INPUT RECORDS ::
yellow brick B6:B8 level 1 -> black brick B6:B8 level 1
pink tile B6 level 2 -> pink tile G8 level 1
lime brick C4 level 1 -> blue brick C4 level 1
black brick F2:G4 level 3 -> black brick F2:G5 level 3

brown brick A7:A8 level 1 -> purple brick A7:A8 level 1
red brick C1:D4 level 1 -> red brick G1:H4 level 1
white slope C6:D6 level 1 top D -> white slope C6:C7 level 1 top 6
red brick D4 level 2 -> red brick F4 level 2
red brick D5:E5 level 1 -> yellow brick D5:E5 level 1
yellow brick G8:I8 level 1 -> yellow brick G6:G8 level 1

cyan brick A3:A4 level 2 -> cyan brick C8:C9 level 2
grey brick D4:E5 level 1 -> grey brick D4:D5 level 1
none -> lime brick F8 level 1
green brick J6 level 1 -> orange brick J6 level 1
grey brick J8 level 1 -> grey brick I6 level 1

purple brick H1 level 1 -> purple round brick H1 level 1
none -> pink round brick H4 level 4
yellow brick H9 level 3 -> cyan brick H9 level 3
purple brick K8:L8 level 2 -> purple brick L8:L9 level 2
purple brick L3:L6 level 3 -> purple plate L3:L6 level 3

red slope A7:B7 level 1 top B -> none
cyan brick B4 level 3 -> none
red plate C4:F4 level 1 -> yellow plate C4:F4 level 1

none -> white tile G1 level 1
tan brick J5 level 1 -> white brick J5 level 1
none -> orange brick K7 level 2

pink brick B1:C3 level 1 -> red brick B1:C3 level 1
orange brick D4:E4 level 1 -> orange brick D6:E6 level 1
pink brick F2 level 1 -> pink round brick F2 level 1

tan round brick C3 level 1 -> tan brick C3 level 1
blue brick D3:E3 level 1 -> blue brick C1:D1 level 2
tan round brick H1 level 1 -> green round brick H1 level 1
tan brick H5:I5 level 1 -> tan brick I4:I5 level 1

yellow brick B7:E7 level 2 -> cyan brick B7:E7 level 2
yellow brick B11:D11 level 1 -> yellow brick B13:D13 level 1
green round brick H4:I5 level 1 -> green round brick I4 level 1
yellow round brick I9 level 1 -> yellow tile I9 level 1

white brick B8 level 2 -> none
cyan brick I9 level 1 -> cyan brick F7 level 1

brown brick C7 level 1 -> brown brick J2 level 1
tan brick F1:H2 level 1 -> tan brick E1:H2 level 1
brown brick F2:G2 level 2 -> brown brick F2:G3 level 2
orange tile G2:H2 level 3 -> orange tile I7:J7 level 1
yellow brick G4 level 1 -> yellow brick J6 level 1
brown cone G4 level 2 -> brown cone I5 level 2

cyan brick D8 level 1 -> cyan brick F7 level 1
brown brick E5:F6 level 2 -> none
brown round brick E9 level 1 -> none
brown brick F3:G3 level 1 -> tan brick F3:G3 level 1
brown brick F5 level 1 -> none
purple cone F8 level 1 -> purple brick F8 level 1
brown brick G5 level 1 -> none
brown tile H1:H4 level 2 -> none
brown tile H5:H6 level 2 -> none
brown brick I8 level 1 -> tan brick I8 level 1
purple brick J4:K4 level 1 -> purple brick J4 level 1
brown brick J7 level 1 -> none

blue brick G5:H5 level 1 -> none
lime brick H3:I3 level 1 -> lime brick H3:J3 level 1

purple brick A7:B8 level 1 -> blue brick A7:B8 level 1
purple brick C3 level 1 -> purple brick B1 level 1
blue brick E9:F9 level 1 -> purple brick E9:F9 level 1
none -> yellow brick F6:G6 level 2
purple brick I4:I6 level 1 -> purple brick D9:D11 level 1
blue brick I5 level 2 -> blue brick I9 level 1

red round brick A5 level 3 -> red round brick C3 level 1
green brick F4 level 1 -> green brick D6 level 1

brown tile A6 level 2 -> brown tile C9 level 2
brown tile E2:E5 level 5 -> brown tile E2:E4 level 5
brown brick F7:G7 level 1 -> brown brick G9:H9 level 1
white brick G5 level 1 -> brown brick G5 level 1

TASK GOAL :: No line may be skipped. Transcribe the listing above exactly.

EXERCISE OUTPUT ::
yellow brick B6:B8 level 1 -> black brick B6:B8 level 1
pink tile B6 level 2 -> pink tile G8 level 1
lime brick C4 level 1 -> blue brick C4 level 1
black brick F2:G4 level 3 -> black brick F2:G5 level 3

brown brick A7:A8 level 1 -> purple brick A7:A8 level 1
red brick C1:D4 level 1 -> red brick G1:H4 level 1
white slope C6:D6 level 1 top D -> white slope C6:C7 level 1 top 6
red brick D4 level 2 -> red brick F4 level 2
red brick D5:E5 level 1 -> yellow brick D5:E5 level 1
yellow brick G8:I8 level 1 -> yellow brick G6:G8 level 1

cyan brick A3:A4 level 2 -> cyan brick C8:C9 level 2
grey brick D4:E5 level 1 -> grey brick D4:D5 level 1
none -> lime brick F8 level 1
green brick J6 level 1 -> orange brick J6 level 1
grey brick J8 level 1 -> grey brick I6 level 1

purple brick H1 level 1 -> purple round brick H1 level 1
none -> pink round brick H4 level 4
yellow brick H9 level 3 -> cyan brick H9 level 3
purple brick K8:L8 level 2 -> purple brick L8:L9 level 2
purple brick L3:L6 level 3 -> purple plate L3:L6 level 3

red slope A7:B7 level 1 top B -> none
cyan brick B4 level 3 -> none
red plate C4:F4 level 1 -> yellow plate C4:F4 level 1

none -> white tile G1 level 1
tan brick J5 level 1 -> white brick J5 level 1
none -> orange brick K7 level 2

pink brick B1:C3 level 1 -> red brick B1:C3 level 1
orange brick D4:E4 level 1 -> orange brick D6:E6 level 1
pink brick F2 level 1 -> pink round brick F2 level 1

tan round brick C3 level 1 -> tan brick C3 level 1
blue brick D3:E3 level 1 -> blue brick C1:D1 level 2
tan round brick H1 level 1 -> green round brick H1 level 1
tan brick H5:I5 level 1 -> tan brick I4:I5 level 1

yellow brick B7:E7 level 2 -> cyan brick B7:E7 level 2
yellow brick B11:D11 level 1 -> yellow brick B13:D13 level 1
green round brick H4:I5 level 1 -> green round brick I4 level 1
yellow round brick I9 level 1 -> yellow tile I9 level 1

white brick B8 level 2 -> none
cyan brick I9 level 1 -> cyan brick F7 level 1

brown brick C7 level 1 -> brown brick J2 level 1
tan brick F1:H2 level 1 -> tan brick E1:H2 level 1
brown brick F2:G2 level 2 -> brown brick F2:G3 level 2
orange tile G2:H2 level 3 -> orange tile I7:J7 level 1
yellow brick G4 level 1 -> yellow brick J6 level 1
brown cone G4 level 2 -> brown cone I5 level 2

cyan brick D8 level 1 -> cyan brick F7 level 1
brown brick E5:F6 level 2 -> none
brown round brick E9 level 1 -> none
brown brick F3:G3 level 1 -> tan brick F3:G3 level 1
brown brick F5 level 1 -> none
purple cone F8 level 1 -> purple brick F8 level 1
brown brick G5 level 1 -> none
brown tile H1:H4 level 2 -> none
brown tile H5:H6 level 2 -> none
brown brick I8 level 1 -> tan brick I8 level 1
purple brick J4:K4 level 1 -> purple brick J4 level 1
brown brick J7 level 1 -> none

blue brick G5:H5 level 1 -> none
lime brick H3:I3 level 1 -> lime brick H3:J3 level 1

purple brick A7:B8 level 1 -> blue brick A7:B8 level 1
purple brick C3 level 1 -> purple brick B1 level 1
blue brick E9:F9 level 1 -> purple brick E9:F9 level 1
none -> yellow brick F6:G6 level 2
purple brick I4:I6 level 1 -> purple brick D9:D11 level 1
blue brick I5 level 2 -> blue brick I9 level 1

red round brick A5 level 3 -> red round brick C3 level 1
green brick F4 level 1 -> green brick D6 level 1

brown tile A6 level 2 -> brown tile C9 level 2
brown tile E2:E5 level 5 -> brown tile E2:E4 level 5
brown brick F7:G7 level 1 -> brown brick G9:H9 level 1
white brick G5 level 1 -> brown brick G5 level 1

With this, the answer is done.